**Work required:** Up to and including the line with "(101, 318) = (219, 104): orange", restate the records below word for word, beginning with their first line.
Information shown: Begin
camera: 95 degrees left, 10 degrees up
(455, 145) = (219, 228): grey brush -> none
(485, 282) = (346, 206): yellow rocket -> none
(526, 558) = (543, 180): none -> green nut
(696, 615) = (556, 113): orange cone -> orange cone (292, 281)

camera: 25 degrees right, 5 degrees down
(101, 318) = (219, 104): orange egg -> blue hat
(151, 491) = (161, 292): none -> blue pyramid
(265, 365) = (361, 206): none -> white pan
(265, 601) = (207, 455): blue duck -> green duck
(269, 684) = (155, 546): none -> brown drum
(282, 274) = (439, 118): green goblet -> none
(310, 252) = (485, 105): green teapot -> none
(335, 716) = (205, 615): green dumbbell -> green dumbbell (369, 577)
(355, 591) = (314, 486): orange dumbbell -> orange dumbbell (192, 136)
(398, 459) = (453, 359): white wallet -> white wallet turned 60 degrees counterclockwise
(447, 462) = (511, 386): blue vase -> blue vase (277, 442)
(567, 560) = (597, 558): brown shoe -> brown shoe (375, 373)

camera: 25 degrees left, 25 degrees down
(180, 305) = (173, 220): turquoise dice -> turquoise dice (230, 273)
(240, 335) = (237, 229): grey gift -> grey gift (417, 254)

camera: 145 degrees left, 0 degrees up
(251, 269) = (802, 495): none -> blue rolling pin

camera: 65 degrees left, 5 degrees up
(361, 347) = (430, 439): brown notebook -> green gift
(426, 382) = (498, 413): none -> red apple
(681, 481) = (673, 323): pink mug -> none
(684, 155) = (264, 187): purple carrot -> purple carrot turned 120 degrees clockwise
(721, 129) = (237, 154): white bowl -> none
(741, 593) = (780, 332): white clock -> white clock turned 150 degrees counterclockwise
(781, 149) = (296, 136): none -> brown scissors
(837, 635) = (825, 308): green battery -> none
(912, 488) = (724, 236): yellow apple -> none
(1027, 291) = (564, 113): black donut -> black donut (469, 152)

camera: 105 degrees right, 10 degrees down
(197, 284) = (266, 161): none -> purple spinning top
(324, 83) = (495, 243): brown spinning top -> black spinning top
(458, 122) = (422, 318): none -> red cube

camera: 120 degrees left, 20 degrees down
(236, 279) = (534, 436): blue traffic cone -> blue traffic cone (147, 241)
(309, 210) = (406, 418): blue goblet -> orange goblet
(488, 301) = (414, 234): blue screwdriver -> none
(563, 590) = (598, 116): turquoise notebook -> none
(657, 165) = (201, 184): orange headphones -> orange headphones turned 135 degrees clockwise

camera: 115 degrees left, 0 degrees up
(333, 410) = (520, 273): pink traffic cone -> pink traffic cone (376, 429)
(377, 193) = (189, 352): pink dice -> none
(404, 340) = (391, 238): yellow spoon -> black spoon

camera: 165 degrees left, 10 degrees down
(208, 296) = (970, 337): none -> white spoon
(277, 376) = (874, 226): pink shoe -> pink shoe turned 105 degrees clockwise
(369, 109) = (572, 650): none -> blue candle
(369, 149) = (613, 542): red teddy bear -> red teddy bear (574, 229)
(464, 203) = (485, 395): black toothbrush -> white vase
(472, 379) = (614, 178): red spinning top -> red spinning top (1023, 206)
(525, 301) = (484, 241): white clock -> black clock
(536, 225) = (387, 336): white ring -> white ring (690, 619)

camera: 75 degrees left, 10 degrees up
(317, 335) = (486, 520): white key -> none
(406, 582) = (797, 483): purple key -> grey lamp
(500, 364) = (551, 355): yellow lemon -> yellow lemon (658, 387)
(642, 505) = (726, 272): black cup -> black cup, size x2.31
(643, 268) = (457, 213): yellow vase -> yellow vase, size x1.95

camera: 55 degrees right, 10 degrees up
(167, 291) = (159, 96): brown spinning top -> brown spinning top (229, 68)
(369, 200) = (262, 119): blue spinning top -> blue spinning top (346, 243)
Information shown: End
**Exercise output:**
camera: 95 degrees left, 10 degrees up
(455, 145) = (219, 228): grey brush -> none
(485, 282) = (346, 206): yellow rocket -> none
(526, 558) = (543, 180): none -> green nut
(696, 615) = (556, 113): orange cone -> orange cone (292, 281)

camera: 25 degrees right, 5 degrees down
(101, 318) = (219, 104): orange egg -> blue hat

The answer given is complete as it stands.